* BEGIN Provided information *

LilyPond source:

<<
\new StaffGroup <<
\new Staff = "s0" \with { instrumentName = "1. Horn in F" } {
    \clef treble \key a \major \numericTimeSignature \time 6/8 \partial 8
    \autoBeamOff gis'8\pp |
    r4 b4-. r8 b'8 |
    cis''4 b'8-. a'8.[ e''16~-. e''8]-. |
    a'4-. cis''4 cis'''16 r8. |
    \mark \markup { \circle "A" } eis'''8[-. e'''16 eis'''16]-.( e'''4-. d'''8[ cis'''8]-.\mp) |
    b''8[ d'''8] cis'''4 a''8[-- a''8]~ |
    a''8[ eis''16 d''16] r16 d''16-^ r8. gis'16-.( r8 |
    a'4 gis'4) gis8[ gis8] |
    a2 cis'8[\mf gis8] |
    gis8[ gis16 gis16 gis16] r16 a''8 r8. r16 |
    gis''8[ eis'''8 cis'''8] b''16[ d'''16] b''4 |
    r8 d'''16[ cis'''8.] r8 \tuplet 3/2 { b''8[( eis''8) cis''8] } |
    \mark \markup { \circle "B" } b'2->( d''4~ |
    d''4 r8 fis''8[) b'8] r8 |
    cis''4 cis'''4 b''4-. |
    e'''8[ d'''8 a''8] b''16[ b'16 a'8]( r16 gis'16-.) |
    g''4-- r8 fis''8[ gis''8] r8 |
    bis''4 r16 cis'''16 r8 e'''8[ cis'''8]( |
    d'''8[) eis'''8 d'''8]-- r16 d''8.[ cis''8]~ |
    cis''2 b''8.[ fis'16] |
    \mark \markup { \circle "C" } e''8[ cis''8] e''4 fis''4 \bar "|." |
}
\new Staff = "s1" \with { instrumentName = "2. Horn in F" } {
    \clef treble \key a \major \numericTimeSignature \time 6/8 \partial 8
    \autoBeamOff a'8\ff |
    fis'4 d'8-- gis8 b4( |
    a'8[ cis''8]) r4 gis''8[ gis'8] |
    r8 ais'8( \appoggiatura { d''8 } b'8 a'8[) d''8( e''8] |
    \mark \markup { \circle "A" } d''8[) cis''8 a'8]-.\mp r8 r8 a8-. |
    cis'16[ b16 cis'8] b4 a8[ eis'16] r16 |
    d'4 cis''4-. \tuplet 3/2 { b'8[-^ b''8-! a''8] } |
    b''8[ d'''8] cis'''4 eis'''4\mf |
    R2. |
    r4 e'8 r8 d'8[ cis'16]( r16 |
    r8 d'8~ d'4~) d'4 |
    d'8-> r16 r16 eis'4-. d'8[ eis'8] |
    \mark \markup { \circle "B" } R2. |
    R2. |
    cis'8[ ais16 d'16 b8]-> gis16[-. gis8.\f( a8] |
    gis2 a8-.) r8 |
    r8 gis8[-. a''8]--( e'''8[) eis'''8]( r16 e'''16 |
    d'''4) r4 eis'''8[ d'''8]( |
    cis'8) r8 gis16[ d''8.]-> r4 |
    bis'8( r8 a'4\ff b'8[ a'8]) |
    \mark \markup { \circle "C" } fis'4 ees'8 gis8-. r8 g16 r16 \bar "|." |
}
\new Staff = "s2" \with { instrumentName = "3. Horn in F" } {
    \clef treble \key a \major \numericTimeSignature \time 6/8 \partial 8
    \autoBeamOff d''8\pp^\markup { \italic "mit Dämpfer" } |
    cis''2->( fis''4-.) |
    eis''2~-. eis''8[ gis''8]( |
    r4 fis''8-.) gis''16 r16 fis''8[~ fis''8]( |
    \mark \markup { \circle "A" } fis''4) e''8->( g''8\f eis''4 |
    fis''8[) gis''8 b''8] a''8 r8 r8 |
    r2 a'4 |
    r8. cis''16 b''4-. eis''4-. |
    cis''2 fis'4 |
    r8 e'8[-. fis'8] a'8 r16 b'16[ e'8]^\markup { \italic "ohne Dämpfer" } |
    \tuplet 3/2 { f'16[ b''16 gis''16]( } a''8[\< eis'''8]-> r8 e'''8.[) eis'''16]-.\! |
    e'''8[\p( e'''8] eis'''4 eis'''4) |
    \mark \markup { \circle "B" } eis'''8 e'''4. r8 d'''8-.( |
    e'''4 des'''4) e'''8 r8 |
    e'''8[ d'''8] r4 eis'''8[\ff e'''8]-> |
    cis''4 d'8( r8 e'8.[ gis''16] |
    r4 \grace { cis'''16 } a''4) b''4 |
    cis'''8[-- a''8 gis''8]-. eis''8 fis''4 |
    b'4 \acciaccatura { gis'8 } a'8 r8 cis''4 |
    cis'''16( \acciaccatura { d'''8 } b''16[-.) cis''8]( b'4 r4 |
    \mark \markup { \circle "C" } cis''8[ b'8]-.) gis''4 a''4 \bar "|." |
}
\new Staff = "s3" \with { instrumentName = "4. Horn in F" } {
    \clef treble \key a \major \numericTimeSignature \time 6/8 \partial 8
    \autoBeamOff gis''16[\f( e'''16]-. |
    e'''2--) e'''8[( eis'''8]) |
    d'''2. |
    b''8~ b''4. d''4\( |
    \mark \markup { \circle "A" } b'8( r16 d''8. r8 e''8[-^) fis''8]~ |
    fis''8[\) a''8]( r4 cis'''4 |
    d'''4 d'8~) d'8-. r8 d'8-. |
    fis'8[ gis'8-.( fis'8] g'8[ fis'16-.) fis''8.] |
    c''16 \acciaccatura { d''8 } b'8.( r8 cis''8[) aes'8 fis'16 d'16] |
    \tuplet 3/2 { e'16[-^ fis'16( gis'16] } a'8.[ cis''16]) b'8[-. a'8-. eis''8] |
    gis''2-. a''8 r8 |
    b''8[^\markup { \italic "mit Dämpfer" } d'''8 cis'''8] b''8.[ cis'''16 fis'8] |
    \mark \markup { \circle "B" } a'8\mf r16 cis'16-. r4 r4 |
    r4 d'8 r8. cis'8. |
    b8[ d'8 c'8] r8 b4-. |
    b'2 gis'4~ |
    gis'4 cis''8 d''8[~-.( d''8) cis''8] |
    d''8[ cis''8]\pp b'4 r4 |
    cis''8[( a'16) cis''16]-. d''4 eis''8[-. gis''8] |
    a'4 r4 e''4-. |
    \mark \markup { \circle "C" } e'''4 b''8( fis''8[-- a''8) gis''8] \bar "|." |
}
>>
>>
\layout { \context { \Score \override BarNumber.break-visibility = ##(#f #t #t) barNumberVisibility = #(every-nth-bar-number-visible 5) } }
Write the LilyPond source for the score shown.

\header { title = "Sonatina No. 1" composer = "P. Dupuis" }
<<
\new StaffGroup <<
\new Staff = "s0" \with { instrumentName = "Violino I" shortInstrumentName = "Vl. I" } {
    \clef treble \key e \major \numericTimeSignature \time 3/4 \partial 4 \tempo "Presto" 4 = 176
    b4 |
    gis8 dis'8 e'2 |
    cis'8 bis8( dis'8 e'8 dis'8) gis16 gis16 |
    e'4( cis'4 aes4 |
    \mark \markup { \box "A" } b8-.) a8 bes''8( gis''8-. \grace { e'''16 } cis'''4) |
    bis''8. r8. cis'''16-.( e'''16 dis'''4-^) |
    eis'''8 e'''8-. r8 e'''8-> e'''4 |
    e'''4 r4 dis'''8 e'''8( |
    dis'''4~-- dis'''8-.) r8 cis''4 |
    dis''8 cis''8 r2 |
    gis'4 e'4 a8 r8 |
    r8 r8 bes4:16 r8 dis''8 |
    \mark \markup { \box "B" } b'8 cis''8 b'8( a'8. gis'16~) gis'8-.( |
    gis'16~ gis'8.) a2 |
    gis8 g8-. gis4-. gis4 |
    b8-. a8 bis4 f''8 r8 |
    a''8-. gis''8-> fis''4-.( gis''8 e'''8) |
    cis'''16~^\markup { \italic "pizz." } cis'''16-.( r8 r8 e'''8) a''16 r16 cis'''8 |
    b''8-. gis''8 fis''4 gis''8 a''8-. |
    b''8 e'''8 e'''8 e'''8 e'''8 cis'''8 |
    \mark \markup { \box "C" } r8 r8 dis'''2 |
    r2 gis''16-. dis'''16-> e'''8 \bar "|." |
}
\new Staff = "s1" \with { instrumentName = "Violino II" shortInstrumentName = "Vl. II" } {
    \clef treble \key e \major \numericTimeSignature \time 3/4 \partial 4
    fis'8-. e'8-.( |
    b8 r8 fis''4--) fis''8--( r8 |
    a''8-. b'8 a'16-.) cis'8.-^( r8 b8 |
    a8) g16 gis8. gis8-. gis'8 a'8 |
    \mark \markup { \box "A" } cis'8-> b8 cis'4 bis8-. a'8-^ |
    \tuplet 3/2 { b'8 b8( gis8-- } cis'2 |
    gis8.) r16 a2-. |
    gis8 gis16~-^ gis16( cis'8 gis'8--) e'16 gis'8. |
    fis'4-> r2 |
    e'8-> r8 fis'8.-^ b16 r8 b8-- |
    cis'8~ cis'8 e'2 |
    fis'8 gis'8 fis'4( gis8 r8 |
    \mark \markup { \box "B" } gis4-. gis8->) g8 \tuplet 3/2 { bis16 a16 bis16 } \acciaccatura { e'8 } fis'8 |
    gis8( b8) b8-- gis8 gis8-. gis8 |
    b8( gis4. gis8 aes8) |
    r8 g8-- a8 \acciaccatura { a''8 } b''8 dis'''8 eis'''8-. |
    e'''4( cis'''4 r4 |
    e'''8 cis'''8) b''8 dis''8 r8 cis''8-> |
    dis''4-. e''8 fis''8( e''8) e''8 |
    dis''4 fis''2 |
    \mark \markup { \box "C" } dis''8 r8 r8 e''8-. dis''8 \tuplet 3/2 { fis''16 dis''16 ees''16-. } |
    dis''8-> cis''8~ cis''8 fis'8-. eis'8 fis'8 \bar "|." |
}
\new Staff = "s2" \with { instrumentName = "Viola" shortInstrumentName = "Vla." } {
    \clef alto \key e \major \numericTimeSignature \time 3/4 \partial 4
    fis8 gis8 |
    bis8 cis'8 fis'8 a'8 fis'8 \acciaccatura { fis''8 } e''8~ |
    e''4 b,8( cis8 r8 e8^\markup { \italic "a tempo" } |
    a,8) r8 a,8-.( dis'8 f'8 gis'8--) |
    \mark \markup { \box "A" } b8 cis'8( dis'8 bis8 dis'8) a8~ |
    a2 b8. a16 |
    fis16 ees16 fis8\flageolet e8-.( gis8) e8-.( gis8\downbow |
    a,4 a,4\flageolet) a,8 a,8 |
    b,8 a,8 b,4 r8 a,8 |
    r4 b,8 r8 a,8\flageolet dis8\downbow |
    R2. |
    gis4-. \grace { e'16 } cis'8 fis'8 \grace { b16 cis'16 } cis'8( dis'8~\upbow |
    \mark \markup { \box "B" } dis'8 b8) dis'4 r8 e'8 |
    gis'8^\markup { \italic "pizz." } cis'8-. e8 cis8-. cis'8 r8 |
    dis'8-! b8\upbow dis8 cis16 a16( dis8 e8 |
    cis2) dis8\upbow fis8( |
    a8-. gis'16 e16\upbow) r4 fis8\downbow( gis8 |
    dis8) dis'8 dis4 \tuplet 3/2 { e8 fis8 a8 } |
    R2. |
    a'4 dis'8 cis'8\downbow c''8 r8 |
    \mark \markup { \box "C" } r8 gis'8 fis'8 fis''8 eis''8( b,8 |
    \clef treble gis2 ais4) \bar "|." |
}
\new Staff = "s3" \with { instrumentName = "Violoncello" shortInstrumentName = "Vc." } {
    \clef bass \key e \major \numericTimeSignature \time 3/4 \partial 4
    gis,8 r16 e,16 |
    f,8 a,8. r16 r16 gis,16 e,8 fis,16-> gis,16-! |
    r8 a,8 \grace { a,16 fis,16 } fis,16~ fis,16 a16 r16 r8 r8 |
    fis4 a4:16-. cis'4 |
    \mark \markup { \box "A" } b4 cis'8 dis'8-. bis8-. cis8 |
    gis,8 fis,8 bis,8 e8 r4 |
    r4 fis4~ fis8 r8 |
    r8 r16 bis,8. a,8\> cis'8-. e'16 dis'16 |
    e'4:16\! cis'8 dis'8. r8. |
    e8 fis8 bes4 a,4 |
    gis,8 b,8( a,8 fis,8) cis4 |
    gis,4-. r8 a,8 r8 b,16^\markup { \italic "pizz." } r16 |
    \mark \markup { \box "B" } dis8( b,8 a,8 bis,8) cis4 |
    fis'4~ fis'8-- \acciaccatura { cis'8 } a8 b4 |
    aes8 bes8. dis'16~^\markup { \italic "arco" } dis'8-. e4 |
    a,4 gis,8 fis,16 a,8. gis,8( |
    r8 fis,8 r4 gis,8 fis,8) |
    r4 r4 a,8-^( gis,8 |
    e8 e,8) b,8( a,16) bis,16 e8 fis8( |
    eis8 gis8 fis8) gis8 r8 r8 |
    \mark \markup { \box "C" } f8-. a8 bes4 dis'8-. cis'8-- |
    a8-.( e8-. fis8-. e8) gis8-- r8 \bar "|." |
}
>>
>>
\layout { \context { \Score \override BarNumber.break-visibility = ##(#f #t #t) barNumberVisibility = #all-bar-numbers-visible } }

* END Provided information *

Find each line in the records above that contains the string "upbow" and copy those lines.

    gis4-. \grace { e'16 } cis'8 fis'8 \grace { b16 cis'16 } cis'8( dis'8~\upbow |
    dis'8-! b8\upbow dis8 cis16 a16( dis8 e8 |
    cis2) dis8\upbow fis8( |
    a8-. gis'16 e16\upbow) r4 fis8\downbow( gis8 |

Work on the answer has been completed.